### Given records ###

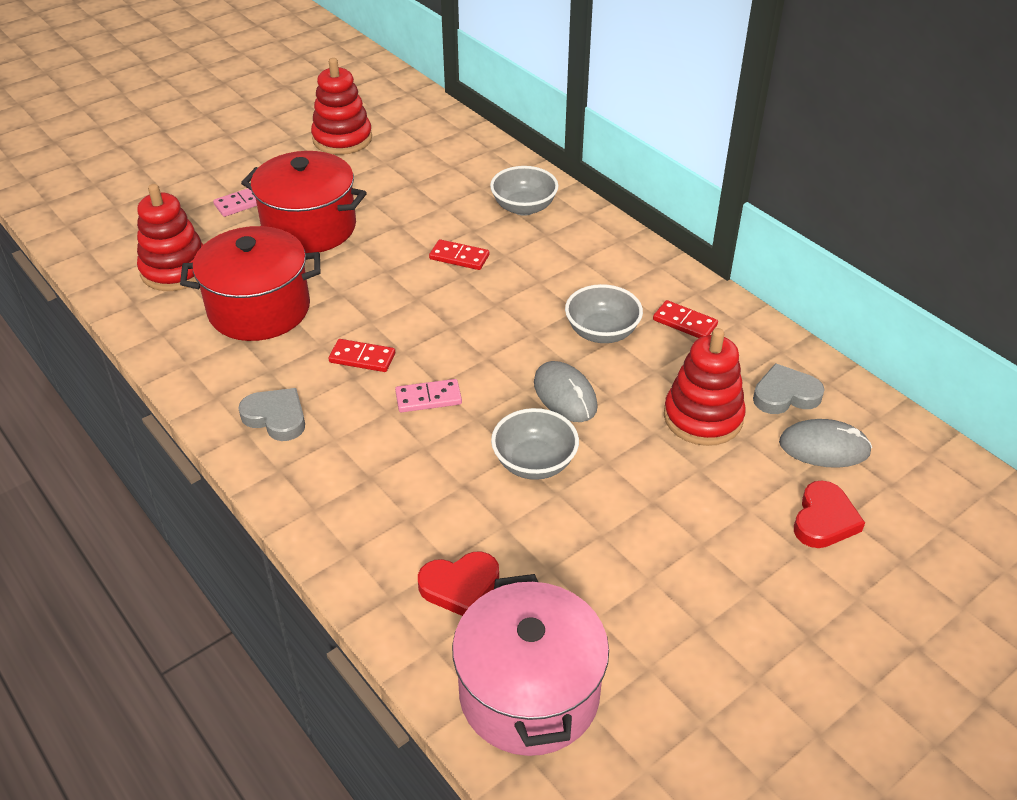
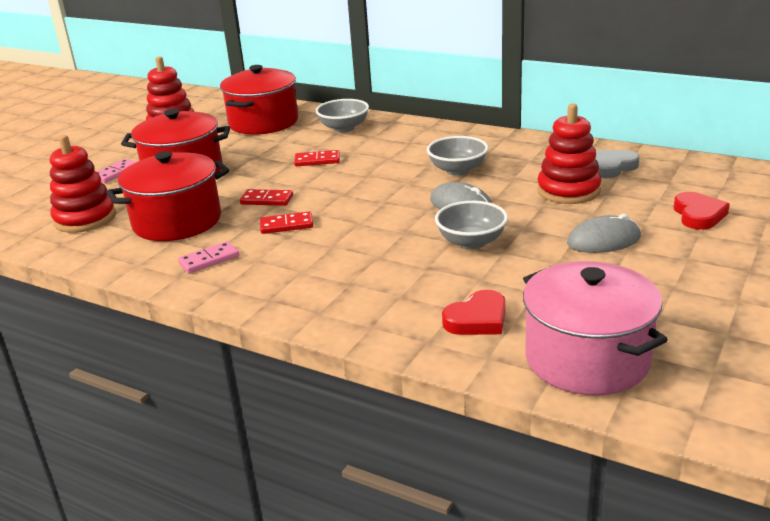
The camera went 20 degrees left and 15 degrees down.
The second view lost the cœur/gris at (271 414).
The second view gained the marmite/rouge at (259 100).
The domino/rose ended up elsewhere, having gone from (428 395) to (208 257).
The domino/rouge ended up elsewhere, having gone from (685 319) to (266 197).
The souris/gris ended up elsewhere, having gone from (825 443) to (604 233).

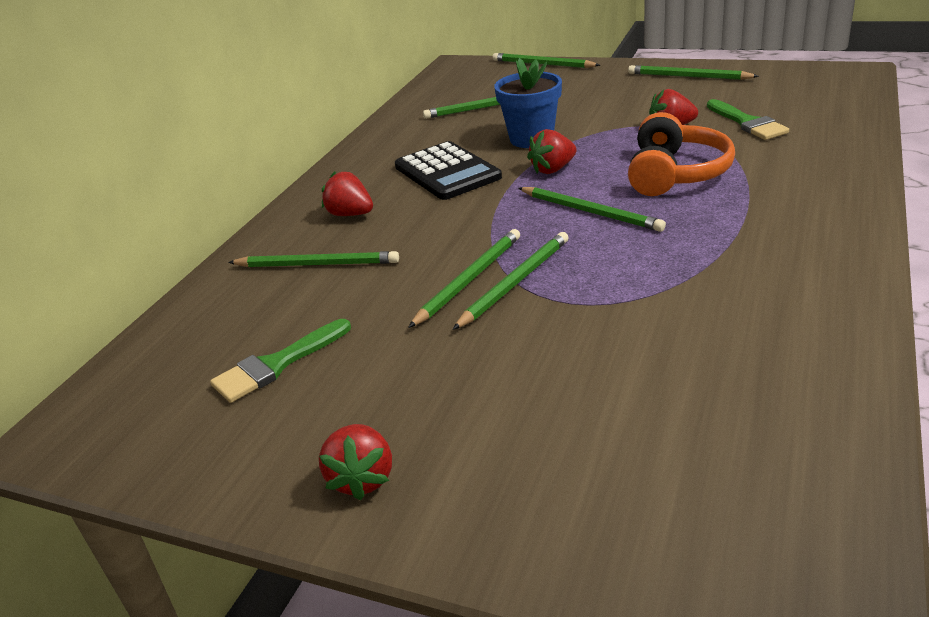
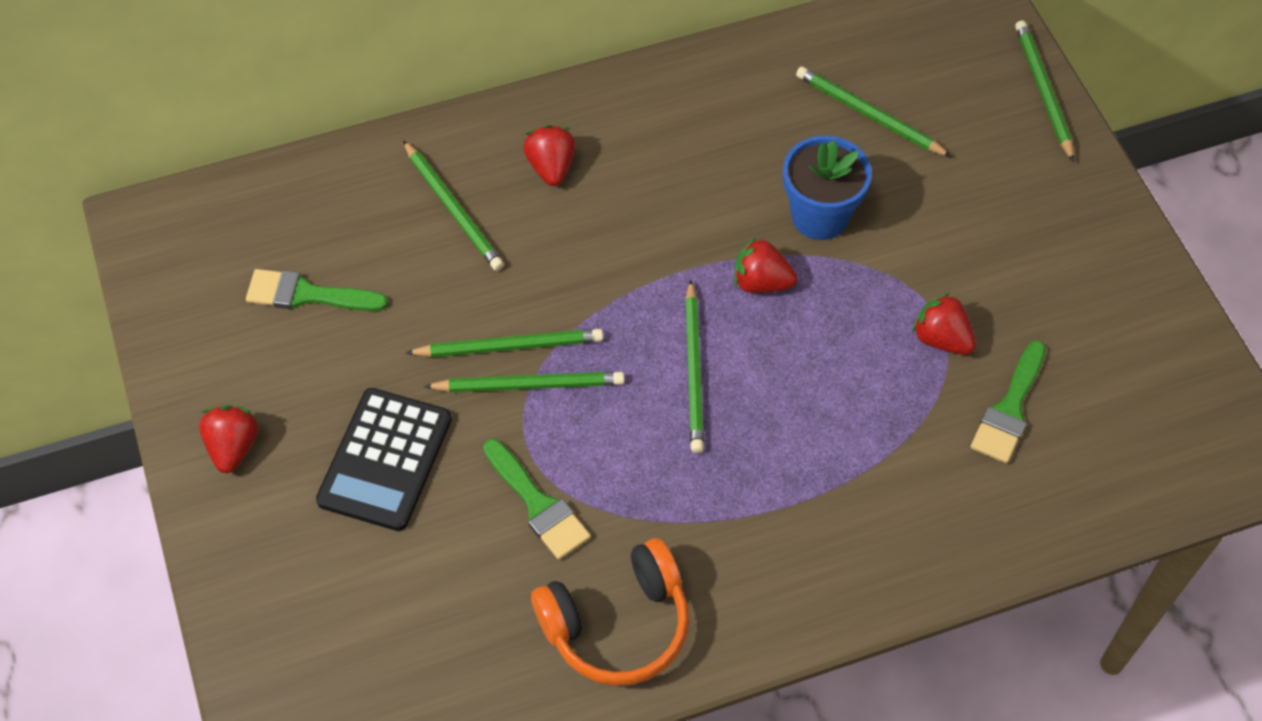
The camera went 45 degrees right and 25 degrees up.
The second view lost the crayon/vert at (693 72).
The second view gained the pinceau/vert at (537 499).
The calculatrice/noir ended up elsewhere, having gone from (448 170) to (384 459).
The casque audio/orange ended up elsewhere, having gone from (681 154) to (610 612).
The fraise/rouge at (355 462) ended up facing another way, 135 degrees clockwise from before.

###
### Given records ###

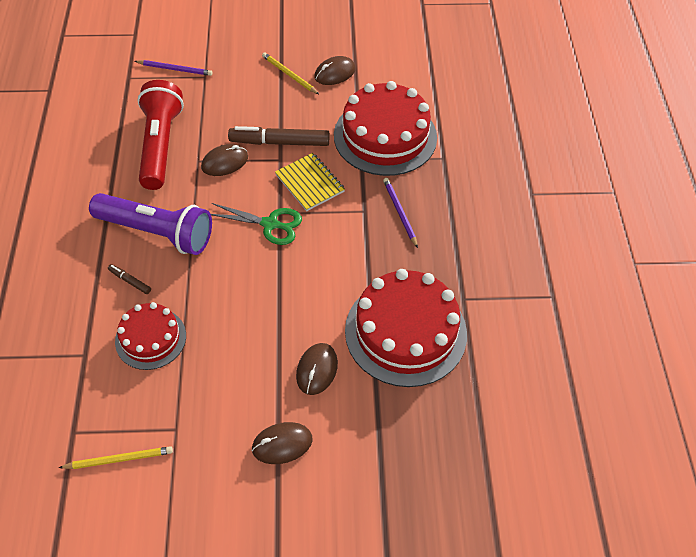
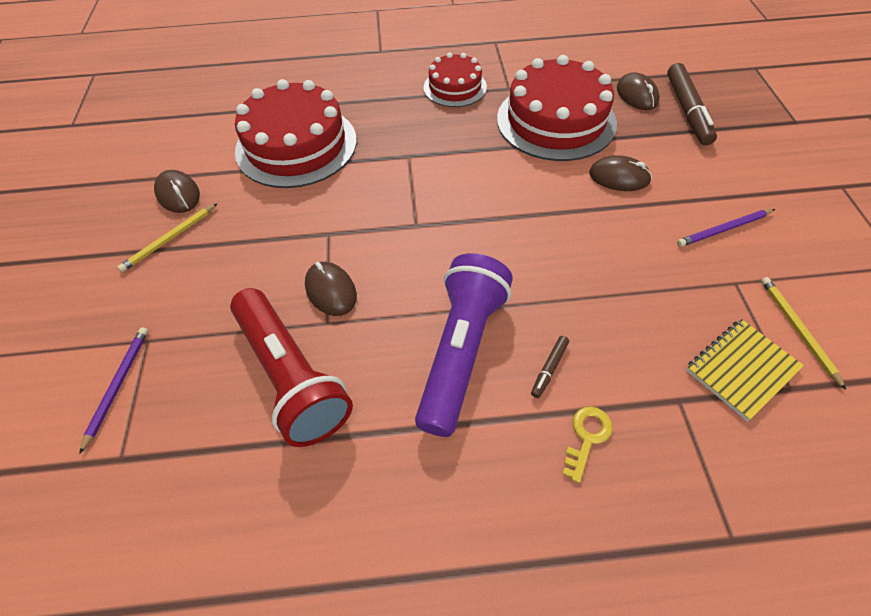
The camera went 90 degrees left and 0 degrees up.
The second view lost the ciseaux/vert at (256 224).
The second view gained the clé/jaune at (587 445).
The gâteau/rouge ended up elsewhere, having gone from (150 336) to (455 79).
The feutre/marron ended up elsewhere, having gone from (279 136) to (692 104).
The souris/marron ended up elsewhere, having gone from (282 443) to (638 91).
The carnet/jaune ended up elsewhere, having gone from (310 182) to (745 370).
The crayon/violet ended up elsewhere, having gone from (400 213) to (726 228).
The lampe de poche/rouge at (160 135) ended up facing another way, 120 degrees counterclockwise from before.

###

### What to work on
Determine how many lines of the records hold the word "domino", giving only that number.

### Task answer
2